**What to produce**. Please tally the lines of the records that contain "none" and send back only the total.

(Edit difference data)
# # # # # # #
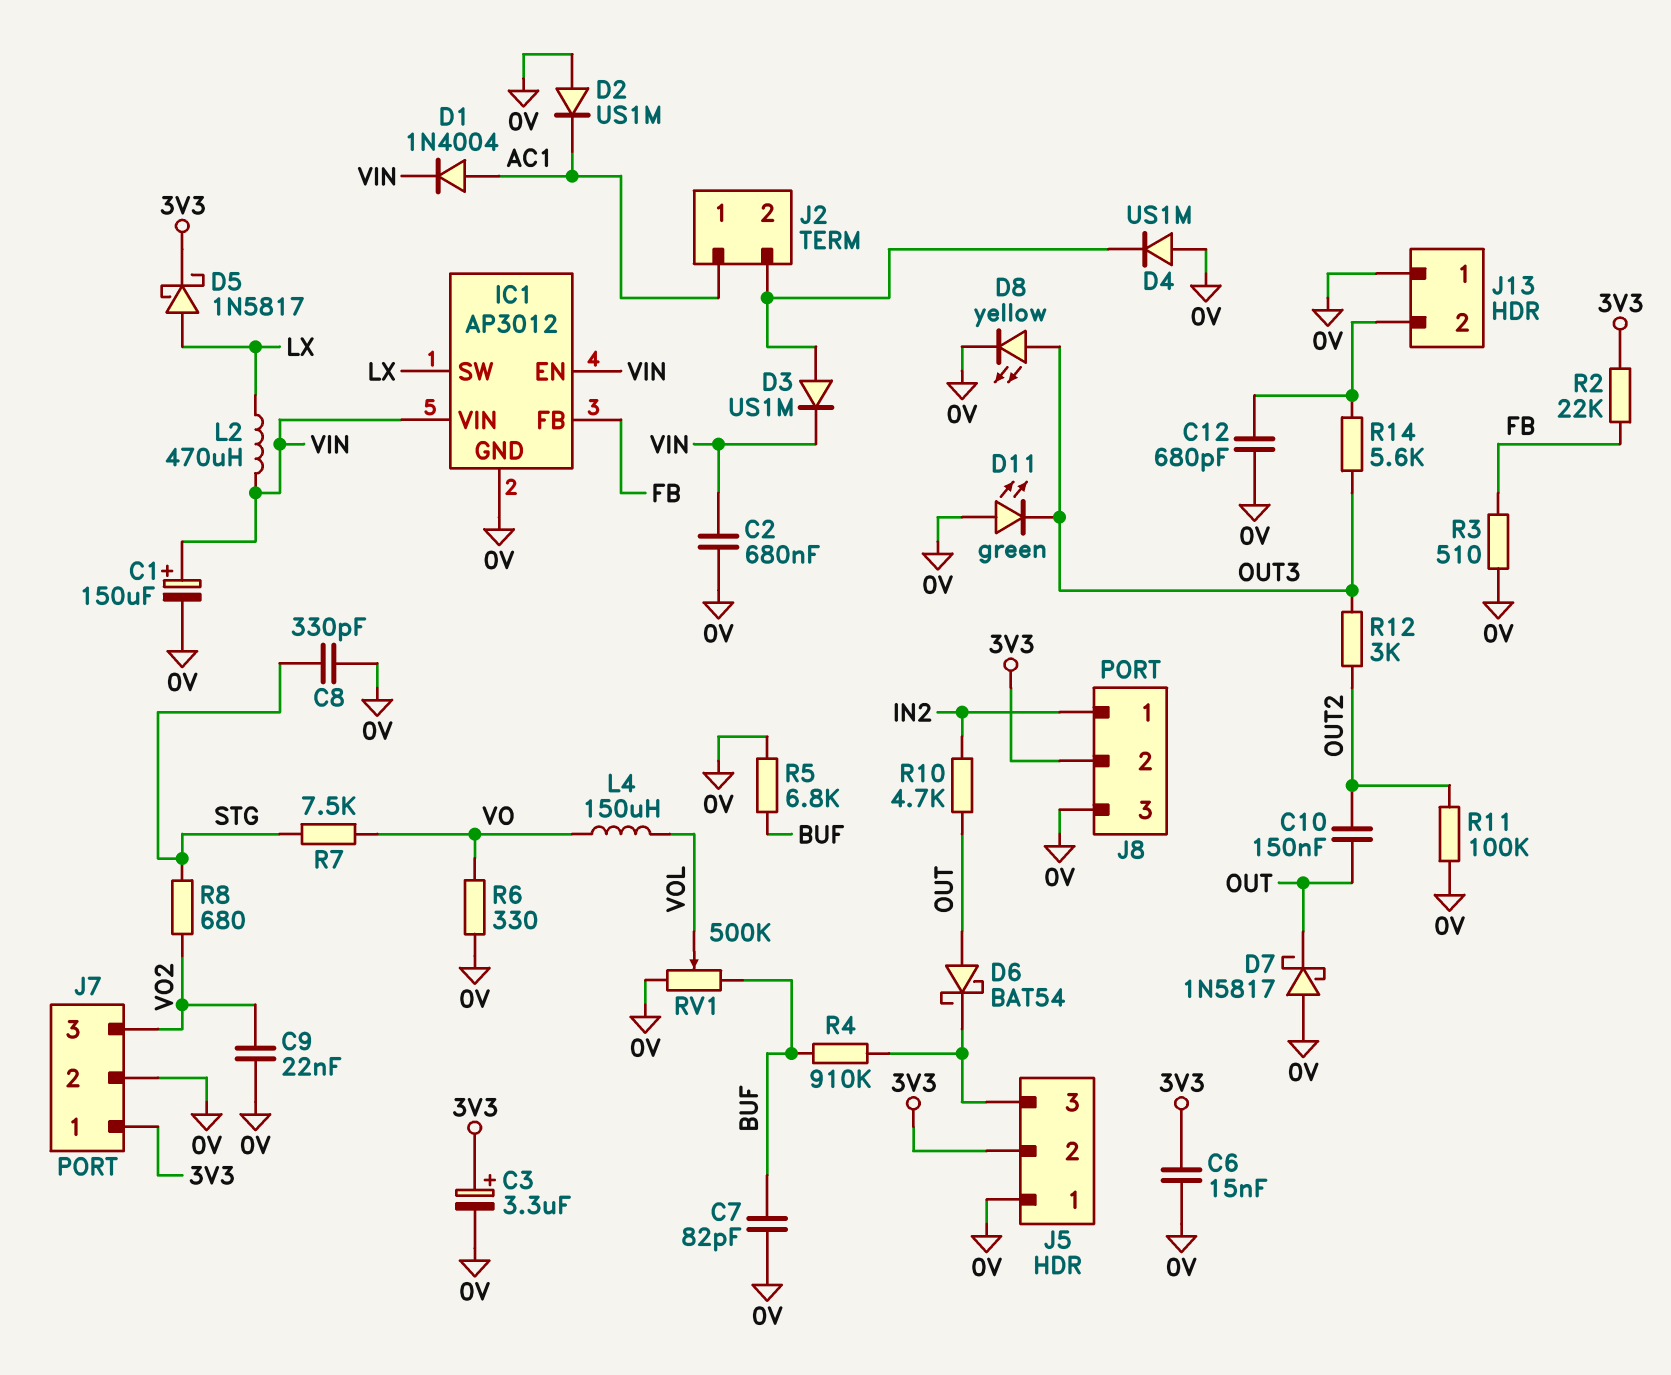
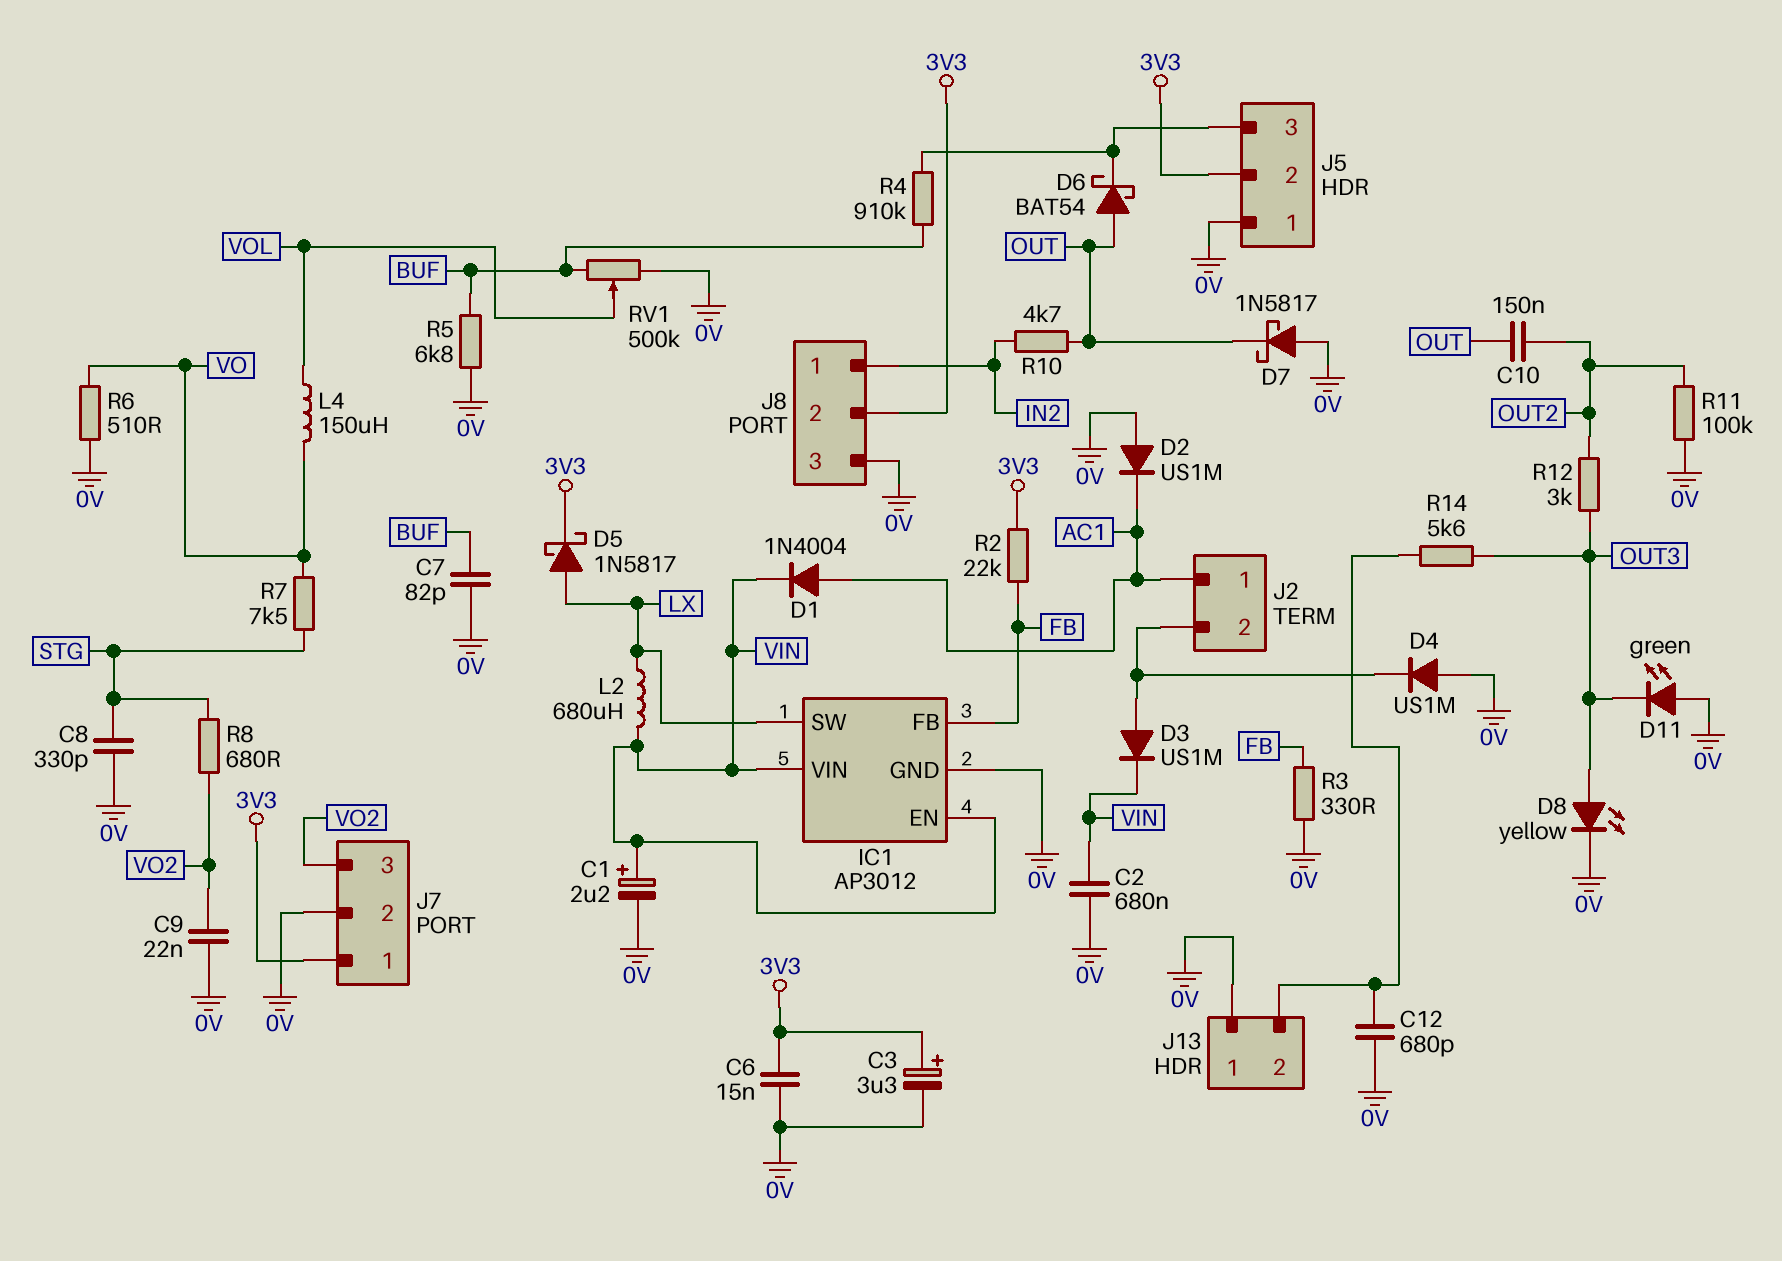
C1: 150uF (plus VIN, minus 0V) -> 2.2uF (plus VIN, minus 0V)
L2: 470uH (LX, VIN) -> 680uH (LX, VIN)
R3: 510 (0V, FB) -> 330 (0V, FB)
R6: 330 (0V, VO) -> 510 (0V, VO)

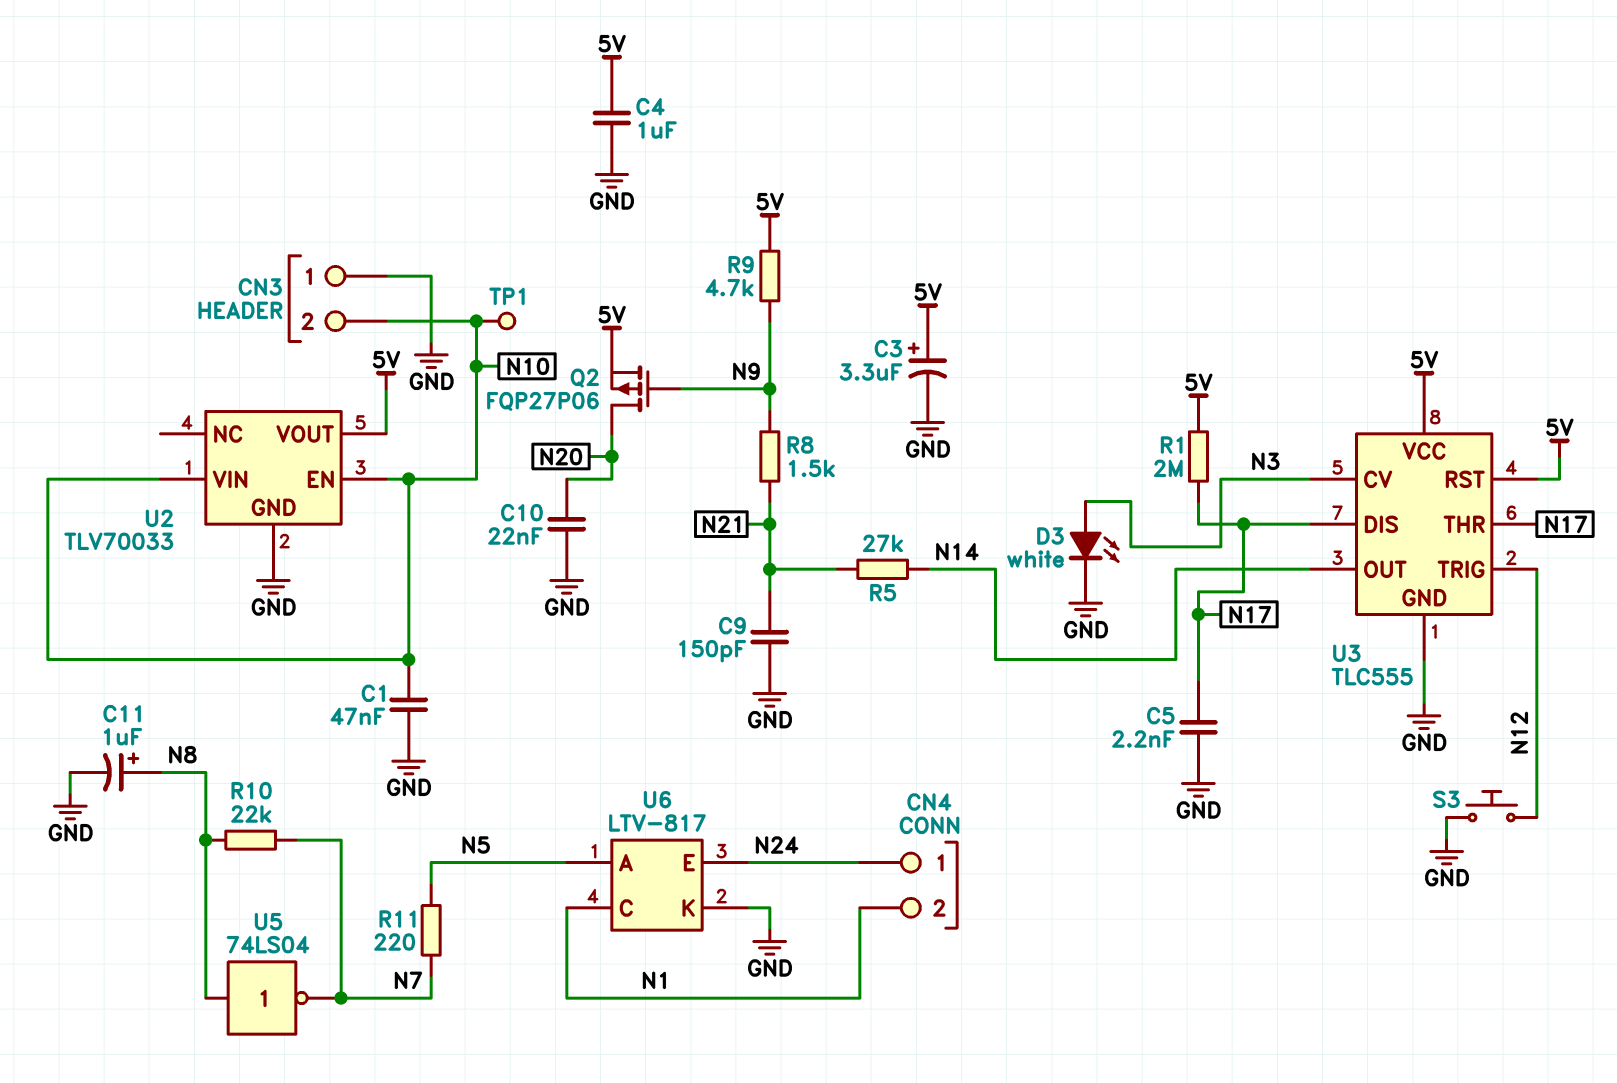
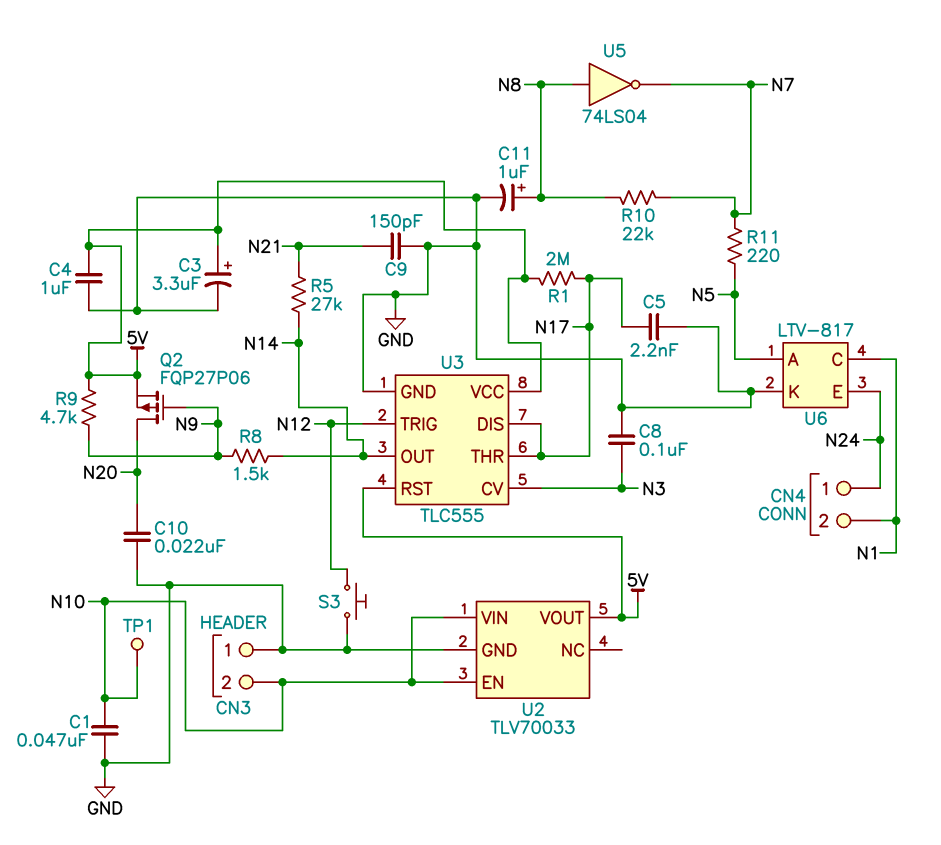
C8: none -> 100nF (GND, N3)
D3: LED white (A N3, K GND) -> none
R8: 1.5k (N9, N21) -> 1.5k (N9, N14)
# # # # # # #
**Finished task**. 2